(Data for the task)
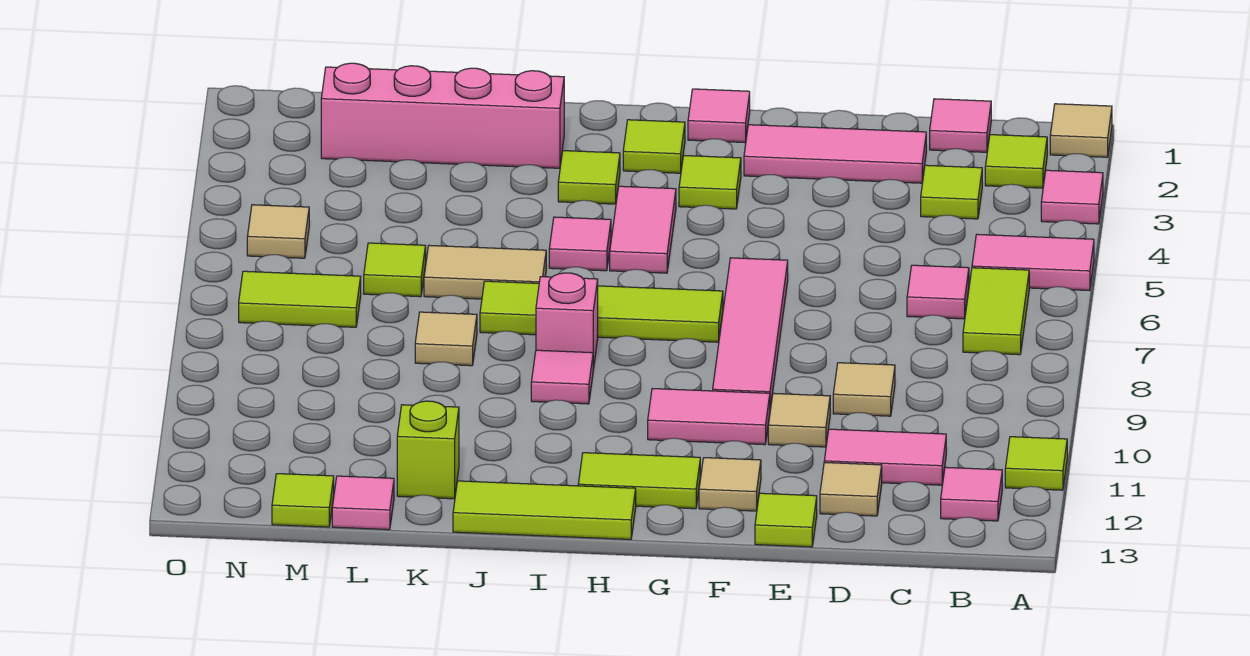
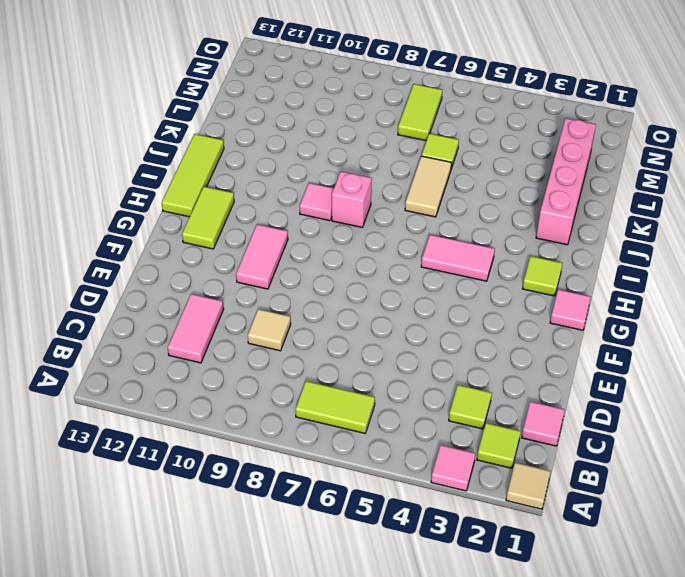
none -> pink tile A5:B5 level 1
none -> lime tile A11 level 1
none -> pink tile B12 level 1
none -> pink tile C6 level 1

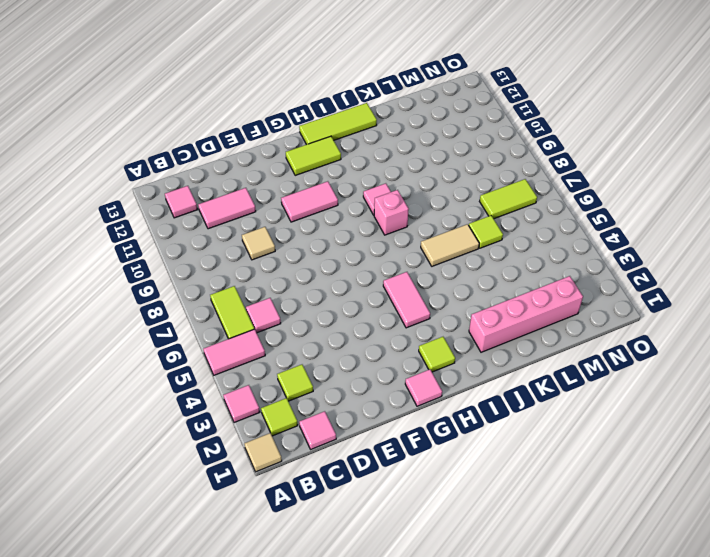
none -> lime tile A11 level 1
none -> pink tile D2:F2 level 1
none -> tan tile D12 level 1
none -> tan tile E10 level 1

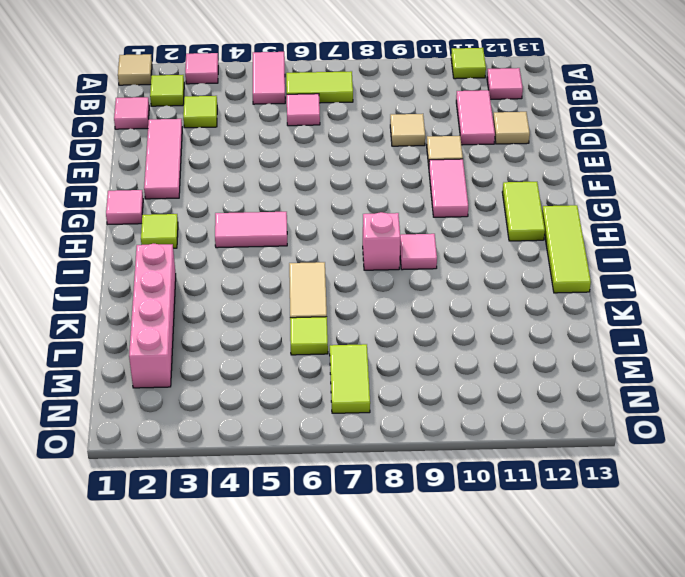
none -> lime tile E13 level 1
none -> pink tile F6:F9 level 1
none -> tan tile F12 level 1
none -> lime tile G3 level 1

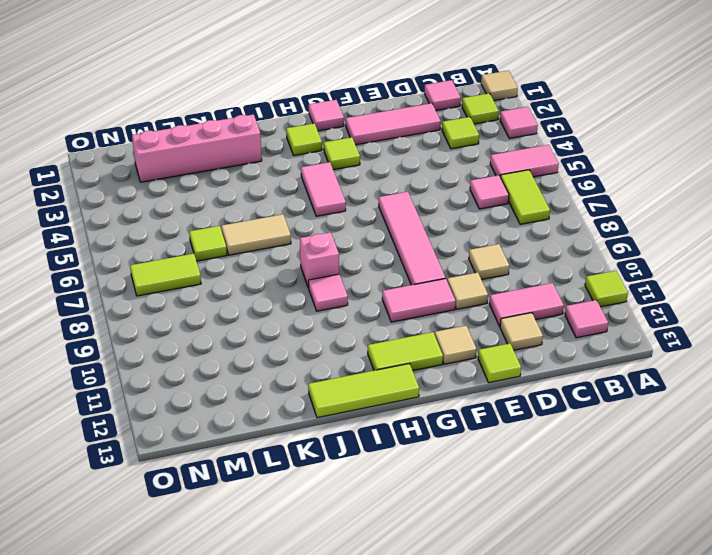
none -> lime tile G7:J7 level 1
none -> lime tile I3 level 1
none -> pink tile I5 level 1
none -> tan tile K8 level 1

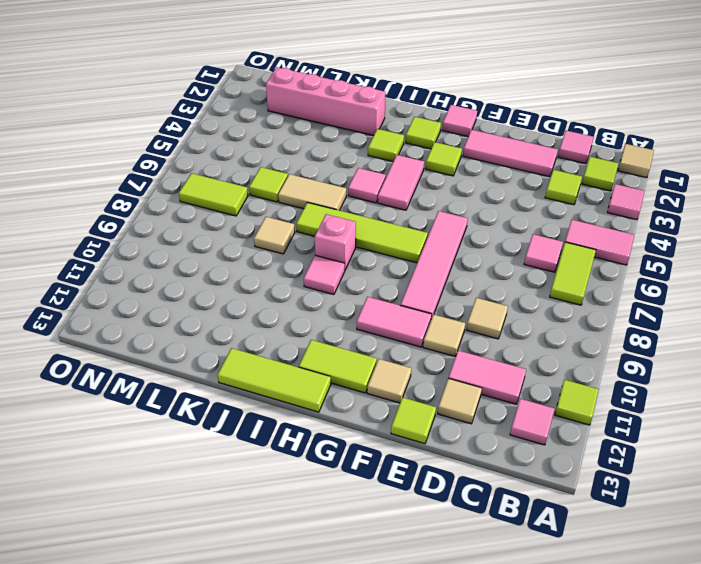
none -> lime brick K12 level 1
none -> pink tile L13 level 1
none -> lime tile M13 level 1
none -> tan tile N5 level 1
(End Data for the task)
(Data for the task)
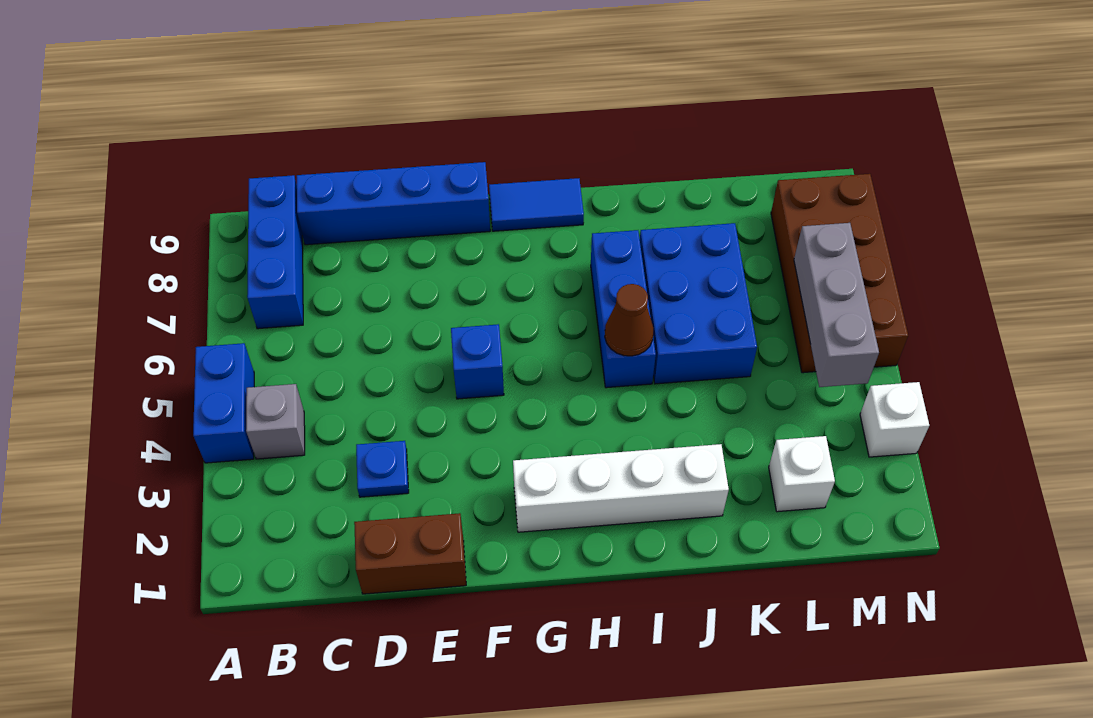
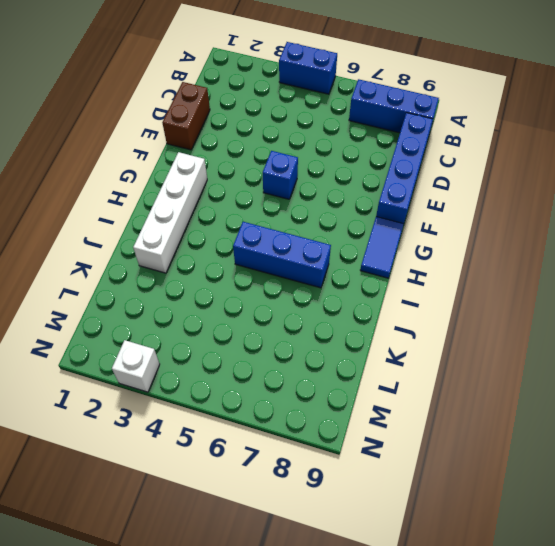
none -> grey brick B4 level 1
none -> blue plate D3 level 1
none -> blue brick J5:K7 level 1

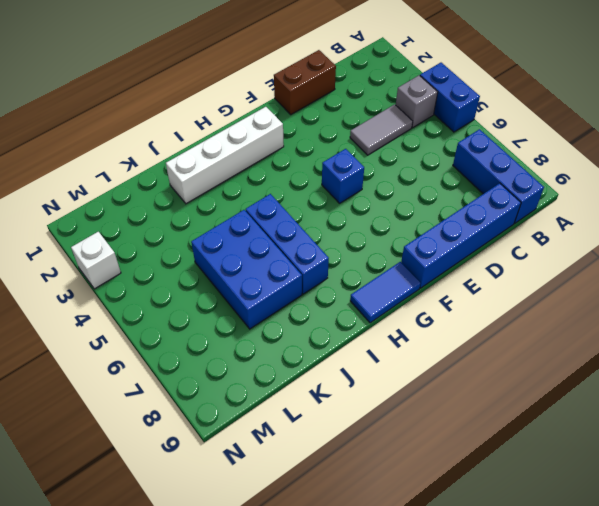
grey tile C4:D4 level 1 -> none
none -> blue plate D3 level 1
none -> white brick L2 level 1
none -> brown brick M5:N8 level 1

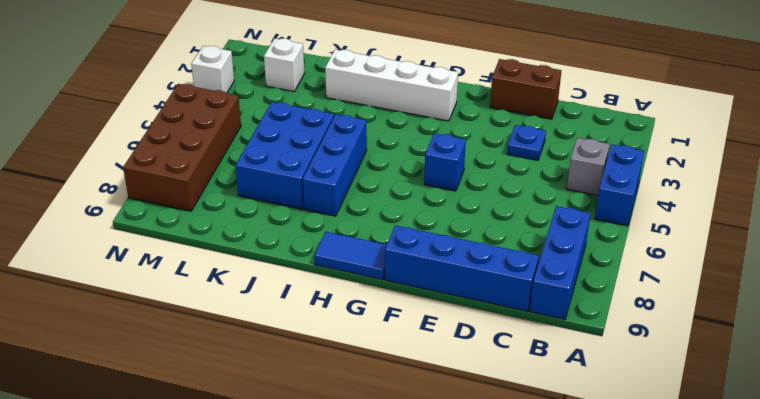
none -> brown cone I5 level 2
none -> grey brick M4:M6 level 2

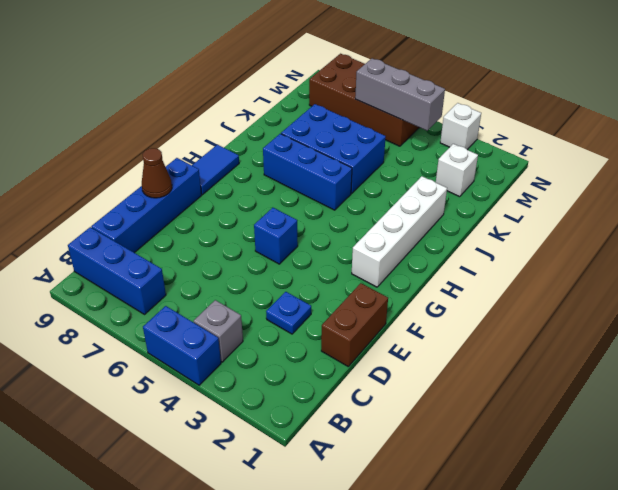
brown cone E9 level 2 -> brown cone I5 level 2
(End Data for the task)
(Data for the task)
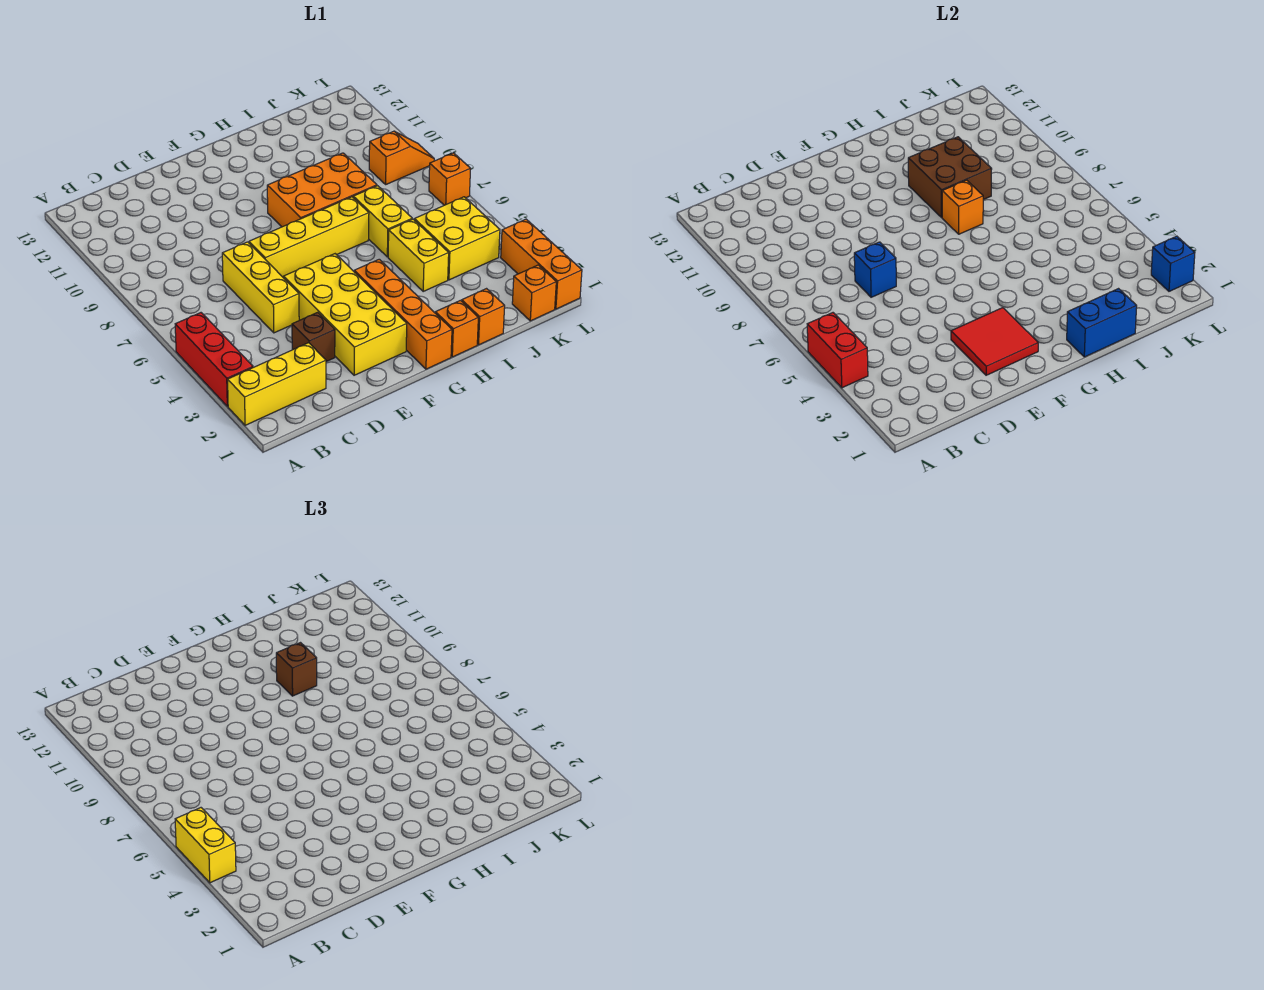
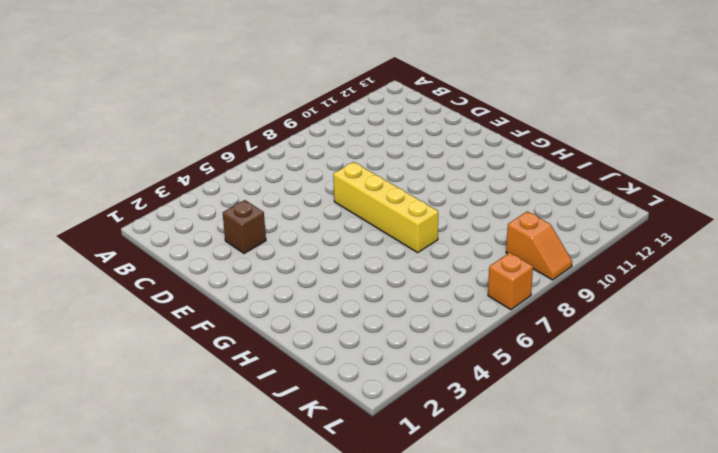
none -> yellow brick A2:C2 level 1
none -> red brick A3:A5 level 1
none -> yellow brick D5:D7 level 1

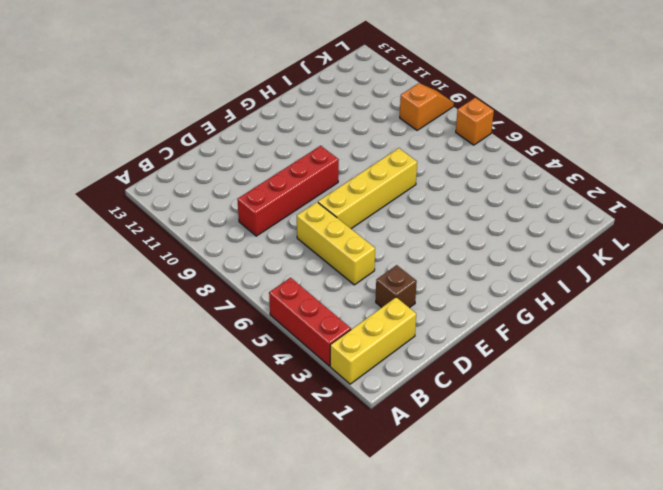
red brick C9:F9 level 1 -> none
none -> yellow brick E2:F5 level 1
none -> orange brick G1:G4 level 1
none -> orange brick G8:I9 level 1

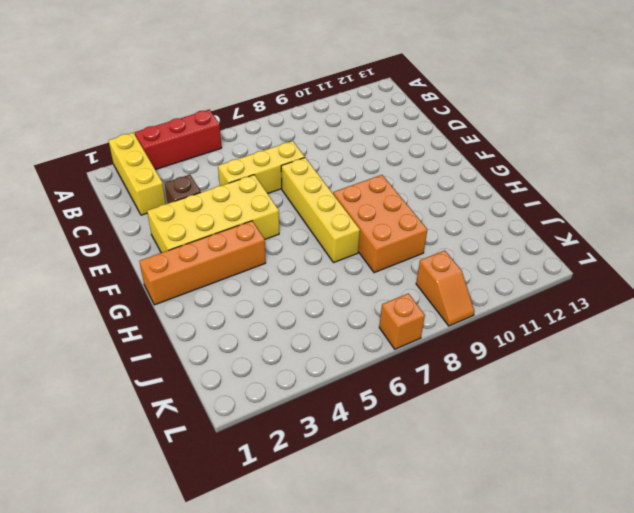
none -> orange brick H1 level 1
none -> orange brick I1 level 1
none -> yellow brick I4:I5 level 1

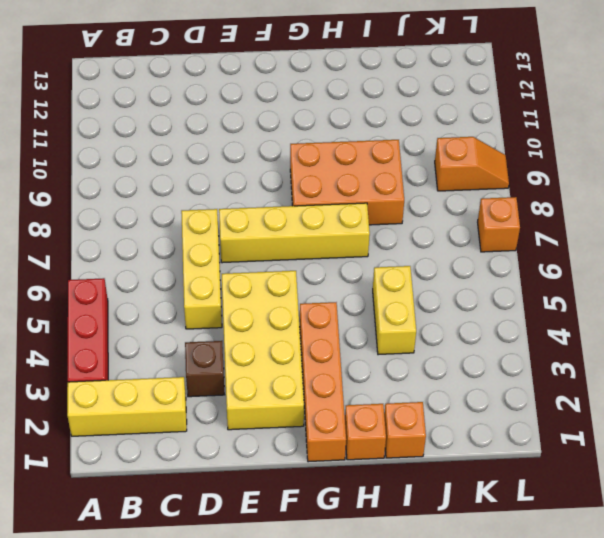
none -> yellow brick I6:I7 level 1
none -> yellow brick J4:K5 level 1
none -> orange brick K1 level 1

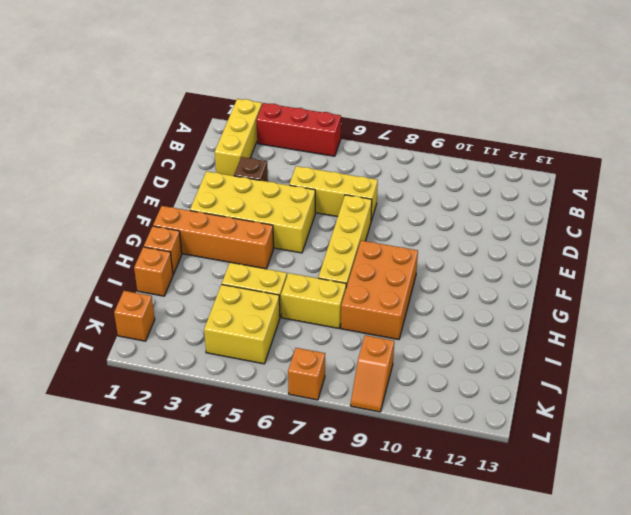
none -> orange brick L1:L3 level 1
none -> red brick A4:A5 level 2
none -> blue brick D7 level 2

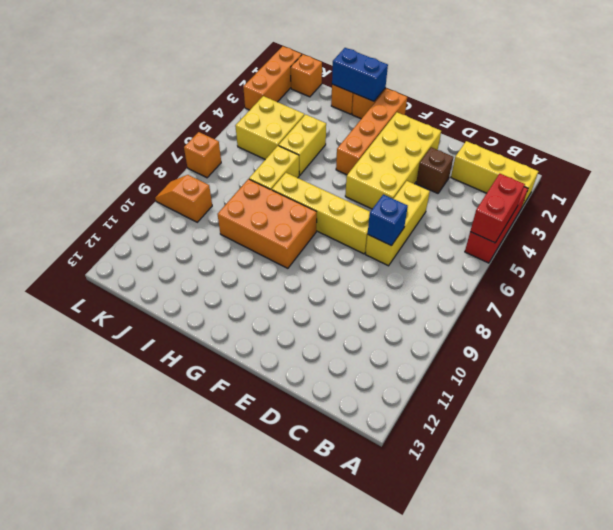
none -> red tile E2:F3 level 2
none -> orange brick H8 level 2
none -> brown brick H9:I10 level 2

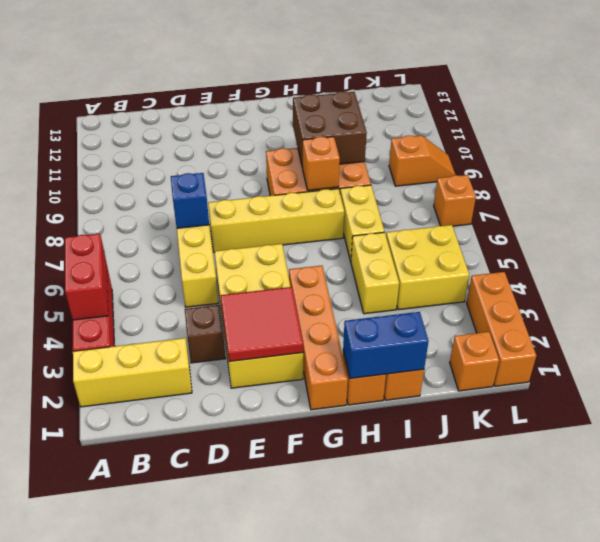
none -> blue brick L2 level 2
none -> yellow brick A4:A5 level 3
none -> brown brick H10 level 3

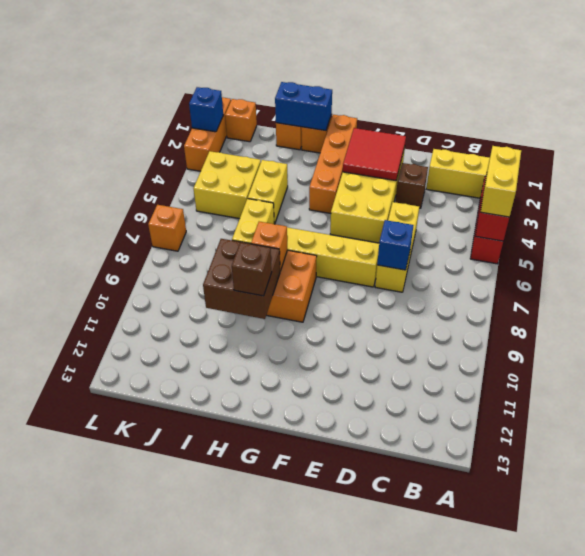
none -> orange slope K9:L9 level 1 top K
(End Data for the task)
For this task, return exactly the stretch of the listing above from the line with "none -> grey brick M4:M6 level 2" through the line with "brown cone E9", inclusive and without pictures.

__Reply__:
none -> grey brick M4:M6 level 2

brown cone E9 level 2 -> brown cone I5 level 2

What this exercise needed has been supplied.